Given records:
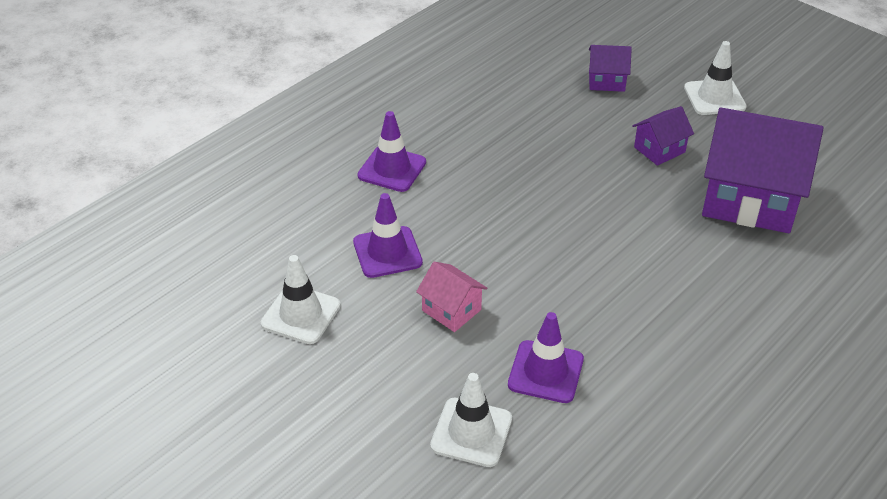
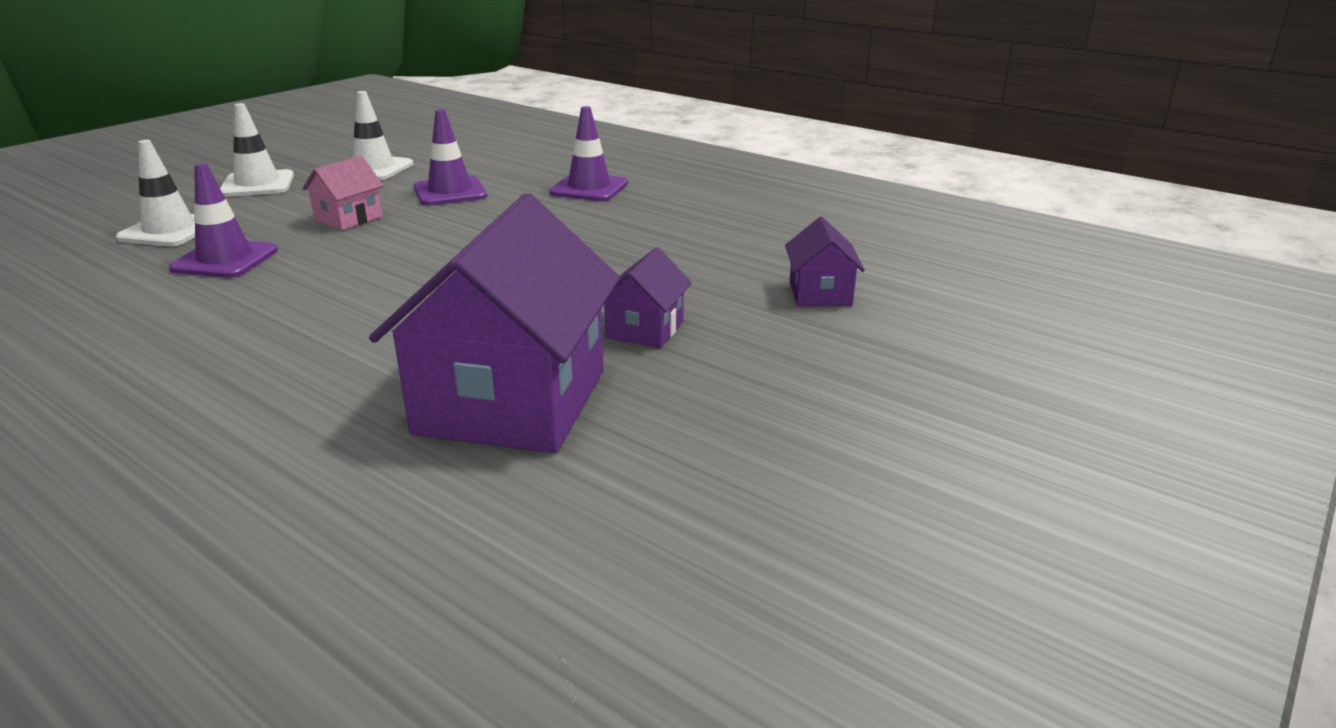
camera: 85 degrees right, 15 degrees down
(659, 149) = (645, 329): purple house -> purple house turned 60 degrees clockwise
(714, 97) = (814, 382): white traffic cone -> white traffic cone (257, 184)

==

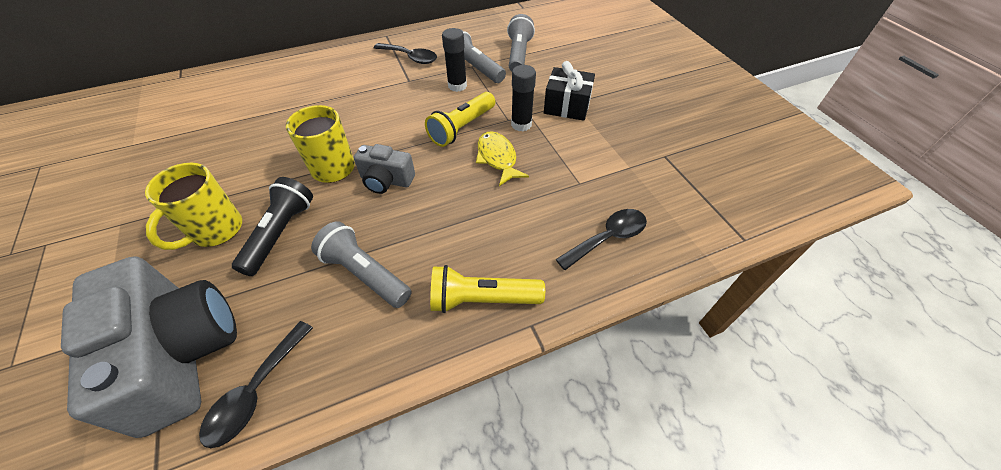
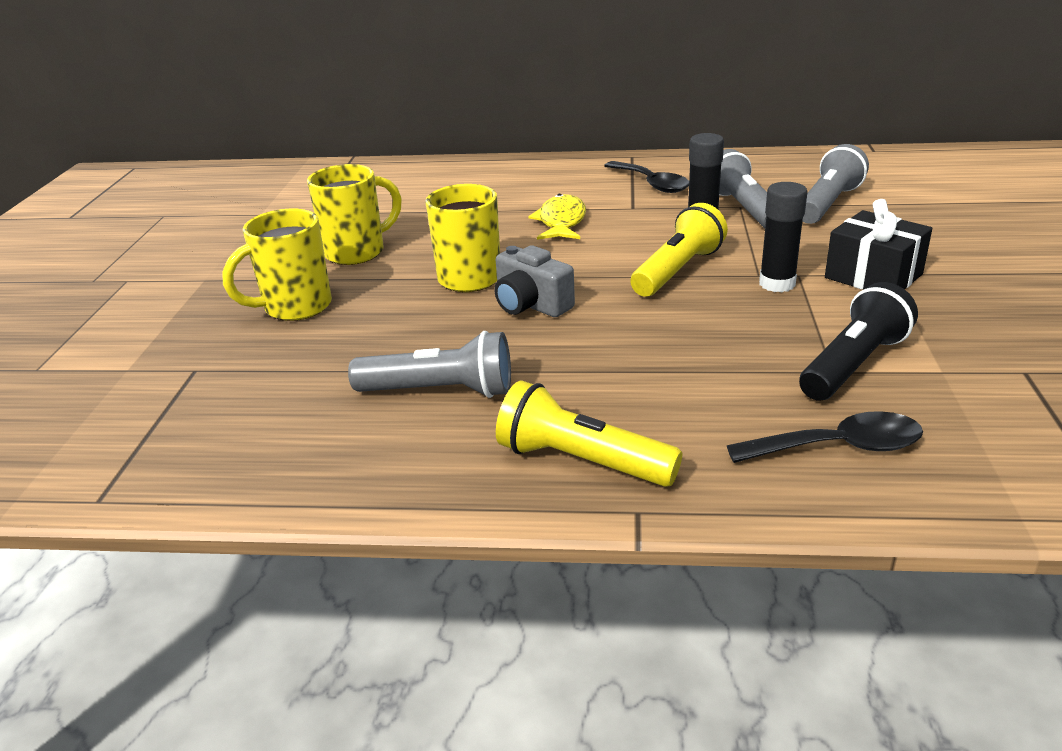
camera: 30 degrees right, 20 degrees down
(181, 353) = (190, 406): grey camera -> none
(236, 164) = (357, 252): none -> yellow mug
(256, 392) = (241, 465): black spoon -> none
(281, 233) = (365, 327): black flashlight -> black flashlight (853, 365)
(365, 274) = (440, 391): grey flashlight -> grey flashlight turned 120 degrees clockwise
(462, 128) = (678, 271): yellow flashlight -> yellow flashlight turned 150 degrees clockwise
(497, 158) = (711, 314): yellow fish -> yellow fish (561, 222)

Required action: From the entries above, restate word for word the lines from the line containing "(659, 149) = (645, 329): purple" to the line containing "(714, 97) = (814, 382): white", both ends included, and nothing more.

Response area:
(659, 149) = (645, 329): purple house -> purple house turned 60 degrees clockwise
(714, 97) = (814, 382): white traffic cone -> white traffic cone (257, 184)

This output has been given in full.